### ASSIGNMENT
Both the line with "C1: 3.3uF (plus" and the line with "D11: none -> LED orange (A VCC, K SIG2)" in the records below must appear in the output, along with every line between them, exactly and with nothing added.
-*-
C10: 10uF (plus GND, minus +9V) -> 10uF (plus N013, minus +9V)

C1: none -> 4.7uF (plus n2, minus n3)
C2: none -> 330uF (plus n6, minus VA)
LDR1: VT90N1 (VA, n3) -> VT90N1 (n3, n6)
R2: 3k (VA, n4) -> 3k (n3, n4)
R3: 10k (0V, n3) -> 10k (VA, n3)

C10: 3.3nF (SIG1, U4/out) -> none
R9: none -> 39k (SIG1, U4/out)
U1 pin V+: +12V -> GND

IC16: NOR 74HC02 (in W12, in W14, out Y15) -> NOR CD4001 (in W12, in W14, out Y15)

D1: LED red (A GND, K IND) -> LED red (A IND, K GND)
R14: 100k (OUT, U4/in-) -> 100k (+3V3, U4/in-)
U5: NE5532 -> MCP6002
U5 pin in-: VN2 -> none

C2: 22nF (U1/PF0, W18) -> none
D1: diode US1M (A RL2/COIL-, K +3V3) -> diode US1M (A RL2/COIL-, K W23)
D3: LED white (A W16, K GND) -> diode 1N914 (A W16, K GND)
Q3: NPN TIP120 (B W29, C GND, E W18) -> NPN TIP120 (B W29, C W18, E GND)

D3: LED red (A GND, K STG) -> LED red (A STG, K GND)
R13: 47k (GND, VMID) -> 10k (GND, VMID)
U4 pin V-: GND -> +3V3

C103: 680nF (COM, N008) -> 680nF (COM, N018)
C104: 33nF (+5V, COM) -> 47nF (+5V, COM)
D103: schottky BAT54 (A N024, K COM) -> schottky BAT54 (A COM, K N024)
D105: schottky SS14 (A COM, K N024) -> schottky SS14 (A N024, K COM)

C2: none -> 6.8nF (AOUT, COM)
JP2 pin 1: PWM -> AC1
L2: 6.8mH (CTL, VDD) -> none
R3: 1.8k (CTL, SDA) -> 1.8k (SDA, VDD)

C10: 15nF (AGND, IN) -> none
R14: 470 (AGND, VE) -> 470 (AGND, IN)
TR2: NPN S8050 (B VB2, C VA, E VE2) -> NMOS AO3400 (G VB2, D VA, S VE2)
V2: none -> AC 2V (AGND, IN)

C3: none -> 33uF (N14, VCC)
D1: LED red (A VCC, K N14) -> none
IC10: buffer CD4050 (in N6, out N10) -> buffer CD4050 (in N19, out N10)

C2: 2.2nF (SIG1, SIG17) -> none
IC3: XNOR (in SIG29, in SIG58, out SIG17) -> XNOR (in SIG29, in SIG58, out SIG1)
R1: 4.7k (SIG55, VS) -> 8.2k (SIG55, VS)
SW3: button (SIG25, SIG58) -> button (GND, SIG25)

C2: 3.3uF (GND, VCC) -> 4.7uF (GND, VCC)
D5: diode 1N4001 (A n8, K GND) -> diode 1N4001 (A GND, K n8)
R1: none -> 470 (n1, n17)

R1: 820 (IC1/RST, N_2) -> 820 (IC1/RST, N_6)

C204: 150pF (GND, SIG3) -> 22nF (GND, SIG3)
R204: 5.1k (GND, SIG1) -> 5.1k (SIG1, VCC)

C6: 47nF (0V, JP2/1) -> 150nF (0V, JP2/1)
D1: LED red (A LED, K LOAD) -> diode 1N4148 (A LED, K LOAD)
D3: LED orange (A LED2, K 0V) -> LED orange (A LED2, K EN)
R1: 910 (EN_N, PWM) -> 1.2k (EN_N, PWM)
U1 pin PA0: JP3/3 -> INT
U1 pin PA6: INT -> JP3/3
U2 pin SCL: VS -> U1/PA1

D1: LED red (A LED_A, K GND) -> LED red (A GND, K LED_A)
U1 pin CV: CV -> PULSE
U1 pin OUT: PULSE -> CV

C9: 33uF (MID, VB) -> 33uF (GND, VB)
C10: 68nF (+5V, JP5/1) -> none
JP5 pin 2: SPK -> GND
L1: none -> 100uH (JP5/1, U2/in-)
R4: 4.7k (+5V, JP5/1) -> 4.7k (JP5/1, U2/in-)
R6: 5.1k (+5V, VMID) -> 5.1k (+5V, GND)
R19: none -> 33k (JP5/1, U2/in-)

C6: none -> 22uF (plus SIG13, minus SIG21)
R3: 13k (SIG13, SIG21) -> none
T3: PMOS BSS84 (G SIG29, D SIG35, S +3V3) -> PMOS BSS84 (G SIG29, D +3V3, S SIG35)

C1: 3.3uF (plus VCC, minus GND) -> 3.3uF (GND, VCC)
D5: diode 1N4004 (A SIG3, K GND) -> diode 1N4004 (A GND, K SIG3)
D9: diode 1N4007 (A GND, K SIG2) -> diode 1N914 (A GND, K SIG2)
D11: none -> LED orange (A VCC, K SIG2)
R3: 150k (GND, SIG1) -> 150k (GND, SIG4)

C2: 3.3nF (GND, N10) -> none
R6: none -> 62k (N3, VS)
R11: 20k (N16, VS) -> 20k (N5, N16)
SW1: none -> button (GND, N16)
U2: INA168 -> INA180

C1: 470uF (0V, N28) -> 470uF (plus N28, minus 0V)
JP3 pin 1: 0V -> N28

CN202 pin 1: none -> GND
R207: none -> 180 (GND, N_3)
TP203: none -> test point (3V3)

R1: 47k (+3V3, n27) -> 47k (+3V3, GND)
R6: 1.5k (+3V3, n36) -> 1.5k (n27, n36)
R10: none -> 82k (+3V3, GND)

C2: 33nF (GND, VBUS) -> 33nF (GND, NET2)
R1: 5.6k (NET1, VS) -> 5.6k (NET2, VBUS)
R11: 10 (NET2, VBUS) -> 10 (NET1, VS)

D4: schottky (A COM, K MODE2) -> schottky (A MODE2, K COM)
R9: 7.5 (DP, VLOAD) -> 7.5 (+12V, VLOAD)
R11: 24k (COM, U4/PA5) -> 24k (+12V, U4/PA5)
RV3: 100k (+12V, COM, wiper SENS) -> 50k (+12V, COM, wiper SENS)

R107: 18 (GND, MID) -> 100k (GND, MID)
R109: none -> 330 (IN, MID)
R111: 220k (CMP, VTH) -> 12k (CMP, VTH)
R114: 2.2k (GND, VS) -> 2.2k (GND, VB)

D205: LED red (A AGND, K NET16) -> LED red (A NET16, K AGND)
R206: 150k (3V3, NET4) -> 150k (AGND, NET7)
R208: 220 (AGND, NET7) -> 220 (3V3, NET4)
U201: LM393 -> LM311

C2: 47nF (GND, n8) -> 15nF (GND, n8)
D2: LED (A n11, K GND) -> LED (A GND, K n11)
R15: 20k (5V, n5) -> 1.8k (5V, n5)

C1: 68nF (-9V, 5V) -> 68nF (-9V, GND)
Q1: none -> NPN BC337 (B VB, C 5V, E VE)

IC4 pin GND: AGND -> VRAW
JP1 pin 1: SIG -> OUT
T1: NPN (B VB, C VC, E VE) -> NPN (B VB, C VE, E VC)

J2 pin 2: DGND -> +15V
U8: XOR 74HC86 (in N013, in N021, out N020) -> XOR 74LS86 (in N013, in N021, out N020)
-*-
### WRITTEN ANSWER
C1: 3.3uF (plus VCC, minus GND) -> 3.3uF (GND, VCC)
D5: diode 1N4004 (A SIG3, K GND) -> diode 1N4004 (A GND, K SIG3)
D9: diode 1N4007 (A GND, K SIG2) -> diode 1N914 (A GND, K SIG2)
D11: none -> LED orange (A VCC, K SIG2)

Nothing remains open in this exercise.